When the line containing "zogopesin (brown) |" is found in the data below, copy it and each line after it through the line containing "zogopesin (yellow) |", exactly and with no others.

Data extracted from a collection
________
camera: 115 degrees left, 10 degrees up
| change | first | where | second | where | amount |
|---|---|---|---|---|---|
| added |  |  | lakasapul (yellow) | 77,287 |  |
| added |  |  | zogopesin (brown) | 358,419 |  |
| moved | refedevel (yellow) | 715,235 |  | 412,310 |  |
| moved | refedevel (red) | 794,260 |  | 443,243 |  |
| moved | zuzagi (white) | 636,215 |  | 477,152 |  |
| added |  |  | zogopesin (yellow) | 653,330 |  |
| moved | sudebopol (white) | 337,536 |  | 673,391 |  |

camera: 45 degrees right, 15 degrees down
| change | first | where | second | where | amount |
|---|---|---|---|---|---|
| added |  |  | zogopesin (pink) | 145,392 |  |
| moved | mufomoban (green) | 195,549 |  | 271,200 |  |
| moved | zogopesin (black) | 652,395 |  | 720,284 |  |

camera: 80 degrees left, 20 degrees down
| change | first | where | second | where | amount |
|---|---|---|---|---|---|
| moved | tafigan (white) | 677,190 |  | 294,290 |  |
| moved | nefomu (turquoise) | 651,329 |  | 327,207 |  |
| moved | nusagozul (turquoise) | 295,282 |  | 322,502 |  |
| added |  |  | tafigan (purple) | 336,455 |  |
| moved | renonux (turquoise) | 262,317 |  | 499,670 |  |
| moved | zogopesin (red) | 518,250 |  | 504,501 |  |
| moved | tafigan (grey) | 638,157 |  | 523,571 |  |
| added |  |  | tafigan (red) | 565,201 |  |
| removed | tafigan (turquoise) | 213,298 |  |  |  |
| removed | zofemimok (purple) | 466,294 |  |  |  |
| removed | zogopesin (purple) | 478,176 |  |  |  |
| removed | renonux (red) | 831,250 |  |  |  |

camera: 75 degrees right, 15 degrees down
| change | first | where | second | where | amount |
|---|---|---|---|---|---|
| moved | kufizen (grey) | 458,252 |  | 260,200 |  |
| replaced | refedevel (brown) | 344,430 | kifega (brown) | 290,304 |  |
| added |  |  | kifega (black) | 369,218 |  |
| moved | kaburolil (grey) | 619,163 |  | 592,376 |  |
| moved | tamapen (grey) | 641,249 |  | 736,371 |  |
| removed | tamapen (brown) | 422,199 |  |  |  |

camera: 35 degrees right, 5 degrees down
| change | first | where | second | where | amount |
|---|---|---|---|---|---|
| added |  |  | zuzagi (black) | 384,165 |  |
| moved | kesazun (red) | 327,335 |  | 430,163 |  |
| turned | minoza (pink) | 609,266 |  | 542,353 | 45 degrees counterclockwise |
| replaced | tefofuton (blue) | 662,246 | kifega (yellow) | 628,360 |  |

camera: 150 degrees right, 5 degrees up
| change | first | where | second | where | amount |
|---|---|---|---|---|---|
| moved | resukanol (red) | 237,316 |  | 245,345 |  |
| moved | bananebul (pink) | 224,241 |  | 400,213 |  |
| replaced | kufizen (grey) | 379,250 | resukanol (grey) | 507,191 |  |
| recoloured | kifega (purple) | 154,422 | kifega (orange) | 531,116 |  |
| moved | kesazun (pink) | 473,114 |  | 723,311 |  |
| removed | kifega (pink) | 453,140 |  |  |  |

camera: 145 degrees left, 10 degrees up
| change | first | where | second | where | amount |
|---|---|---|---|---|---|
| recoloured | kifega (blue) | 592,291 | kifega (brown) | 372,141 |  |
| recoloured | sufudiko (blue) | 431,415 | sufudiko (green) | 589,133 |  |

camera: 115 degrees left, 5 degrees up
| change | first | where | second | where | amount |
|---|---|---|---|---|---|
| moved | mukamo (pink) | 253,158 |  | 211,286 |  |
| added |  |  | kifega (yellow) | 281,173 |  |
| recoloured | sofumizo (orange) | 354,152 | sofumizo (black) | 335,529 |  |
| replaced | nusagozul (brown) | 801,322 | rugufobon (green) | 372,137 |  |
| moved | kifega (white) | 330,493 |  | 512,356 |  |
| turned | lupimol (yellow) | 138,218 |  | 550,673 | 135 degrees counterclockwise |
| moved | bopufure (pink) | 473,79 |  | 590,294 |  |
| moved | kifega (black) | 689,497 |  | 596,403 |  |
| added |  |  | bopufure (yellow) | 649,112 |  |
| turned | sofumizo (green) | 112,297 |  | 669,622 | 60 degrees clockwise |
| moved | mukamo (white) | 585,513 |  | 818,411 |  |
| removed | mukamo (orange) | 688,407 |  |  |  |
________
- ANSWER SECTION:
| added |  |  | zogopesin (brown) | 358,419 |  |
| moved | refedevel (yellow) | 715,235 |  | 412,310 |  |
| moved | refedevel (red) | 794,260 |  | 443,243 |  |
| moved | zuzagi (white) | 636,215 |  | 477,152 |  |
| added |  |  | zogopesin (yellow) | 653,330 |  |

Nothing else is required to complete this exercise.